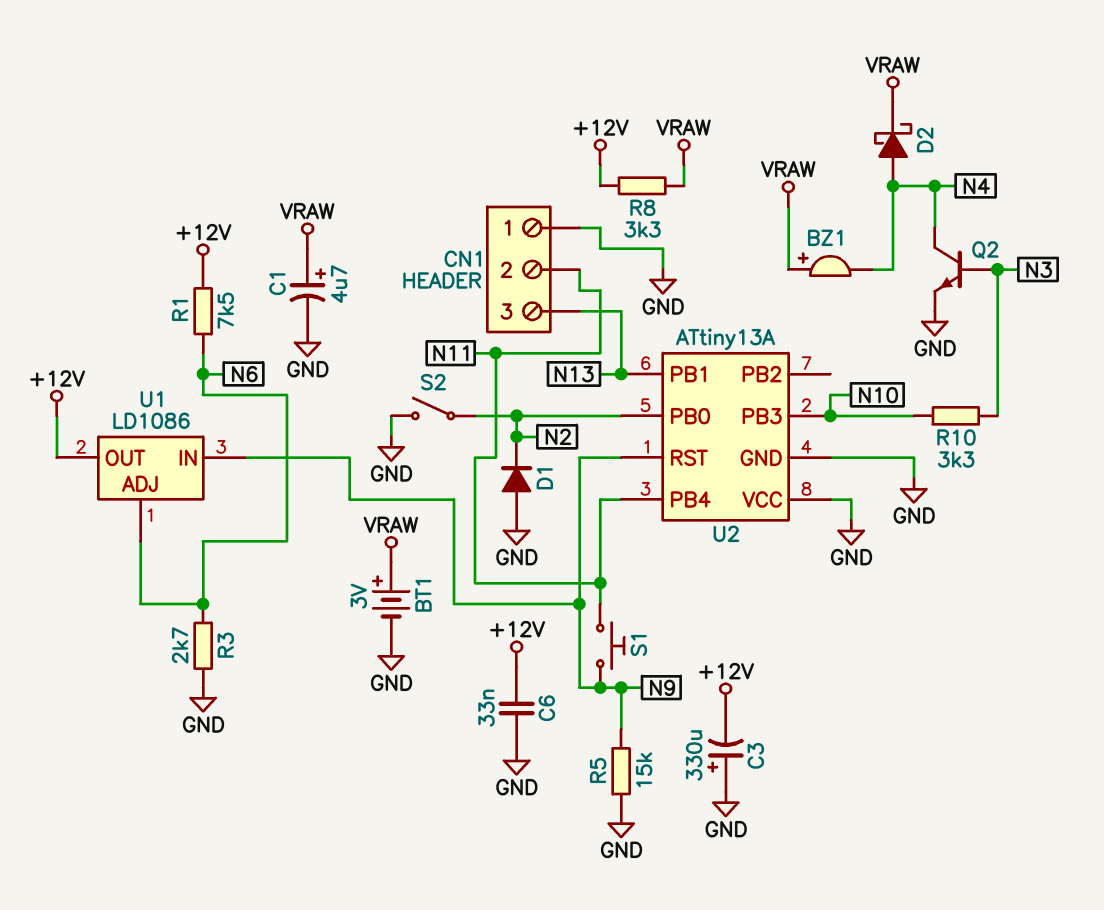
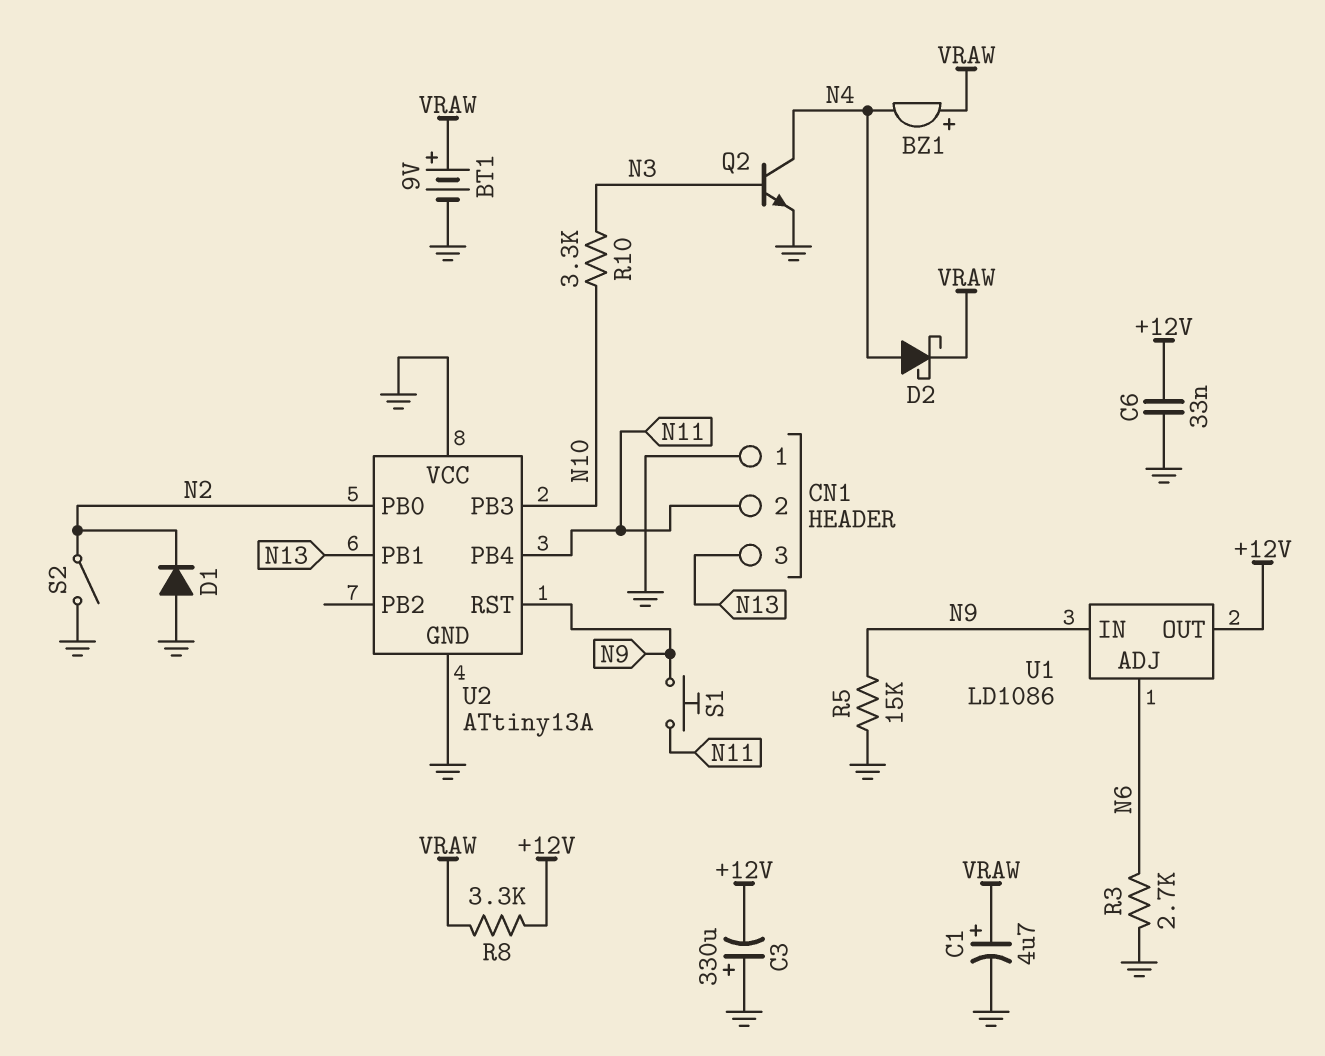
BT1: 3V (plus VRAW, minus GND) -> 9V (plus VRAW, minus GND)
R1: 7.5k (+12V, N6) -> none

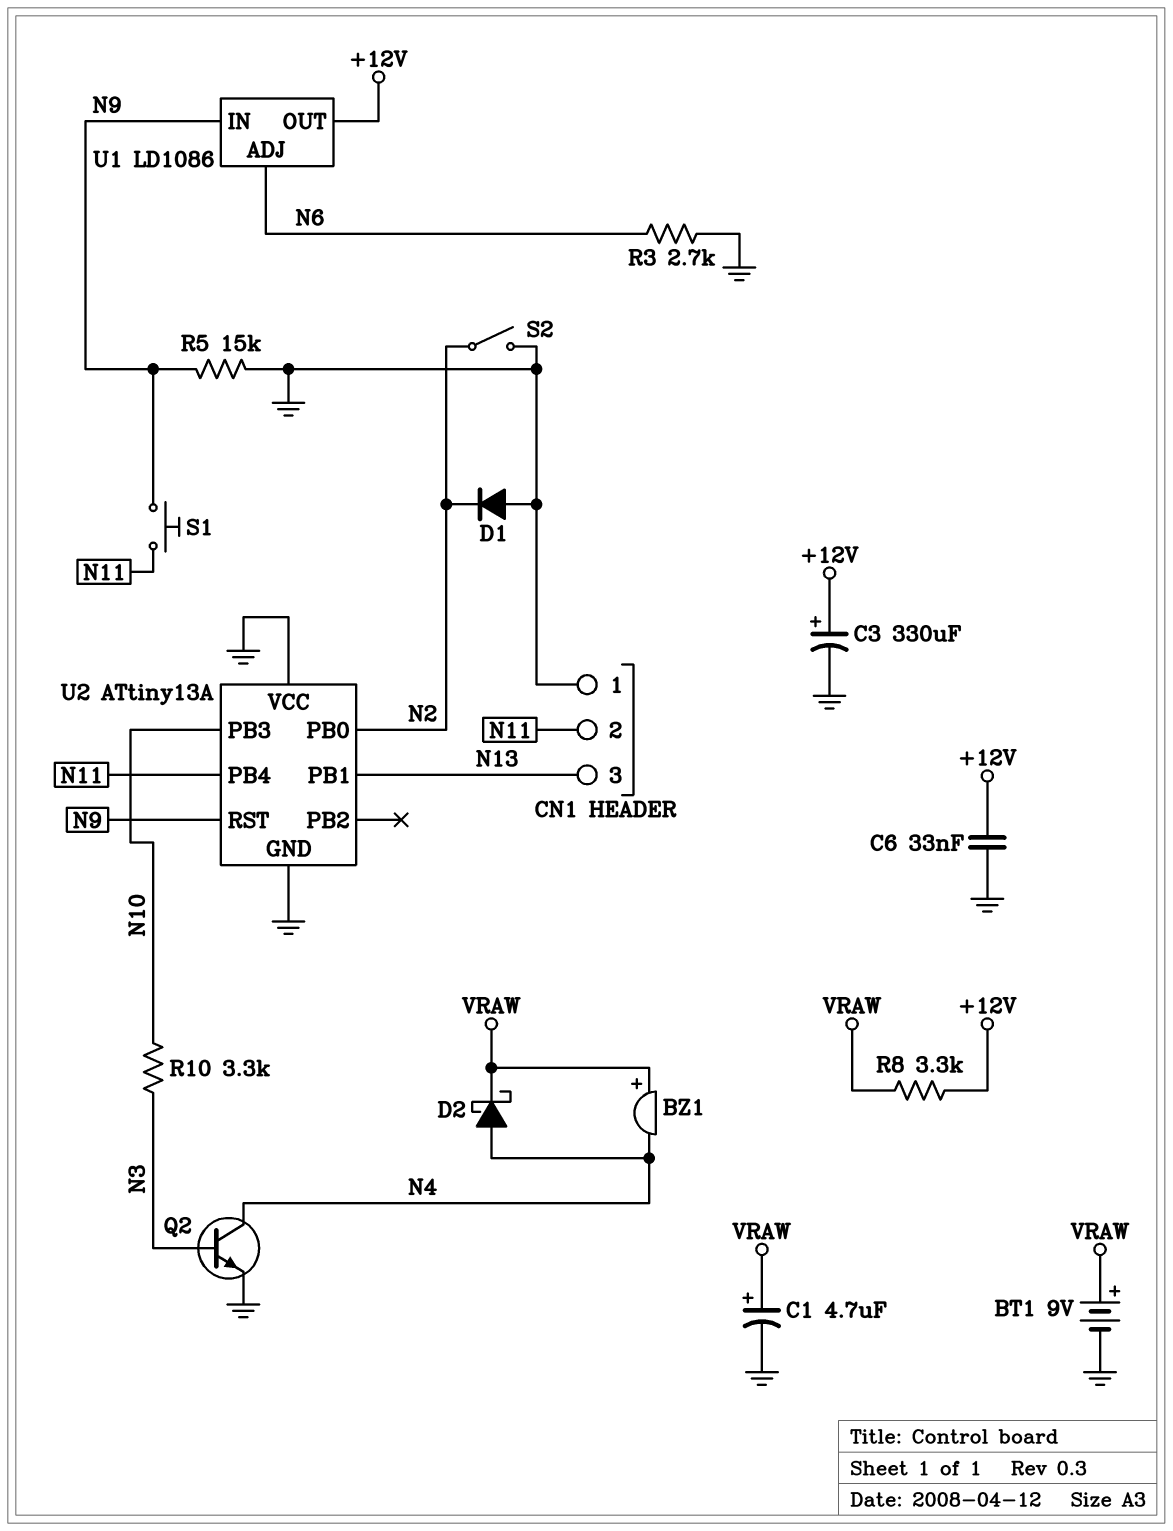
C3: 330uF (plus GND, minus +12V) -> 330uF (plus +12V, minus GND)

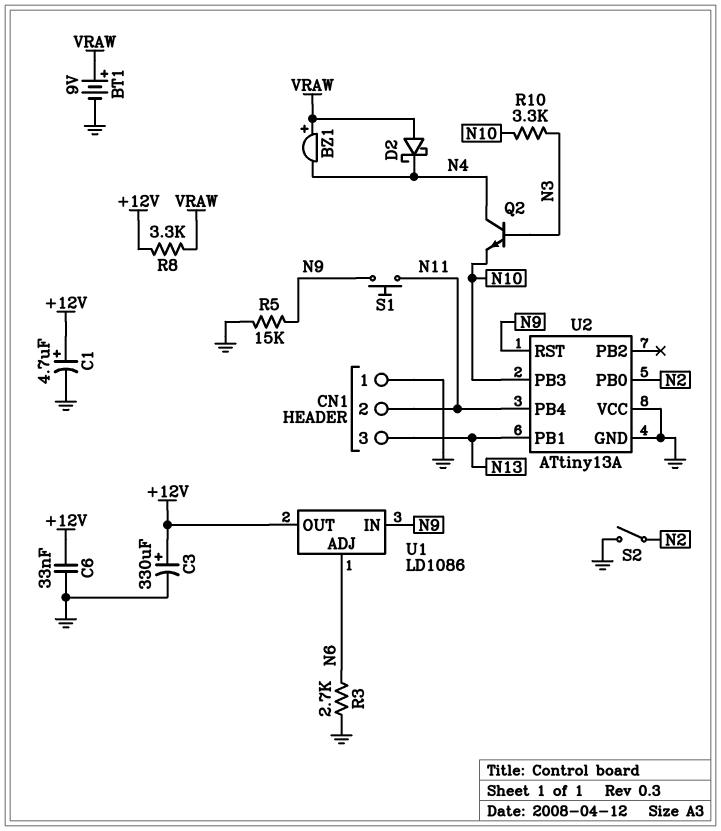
C1: 4.7uF (plus VRAW, minus GND) -> 4.7uF (plus +12V, minus GND)
D1: diode (A GND, K N2) -> none
D2: schottky (A N4, K VRAW) -> schottky (A VRAW, K N4)
Q2: NPN (B N3, C N4, E GND) -> NPN (B N3, C N4, E N10)

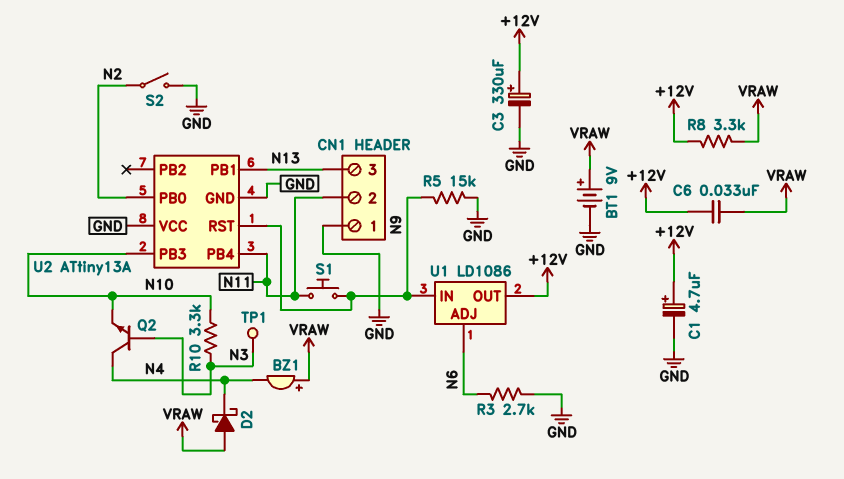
C6: 33nF (+12V, GND) -> 33nF (+12V, VRAW)
TP1: none -> test point (N3)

+ + + + + + +

● Requirement
Everything in the preceding material must be transcribed exactly, except the images.

● Solution for this exercise
BT1: 3V (plus VRAW, minus GND) -> 9V (plus VRAW, minus GND)
R1: 7.5k (+12V, N6) -> none

C3: 330uF (plus GND, minus +12V) -> 330uF (plus +12V, minus GND)

C1: 4.7uF (plus VRAW, minus GND) -> 4.7uF (plus +12V, minus GND)
D1: diode (A GND, K N2) -> none
D2: schottky (A N4, K VRAW) -> schottky (A VRAW, K N4)
Q2: NPN (B N3, C N4, E GND) -> NPN (B N3, C N4, E N10)

C6: 33nF (+12V, GND) -> 33nF (+12V, VRAW)
TP1: none -> test point (N3)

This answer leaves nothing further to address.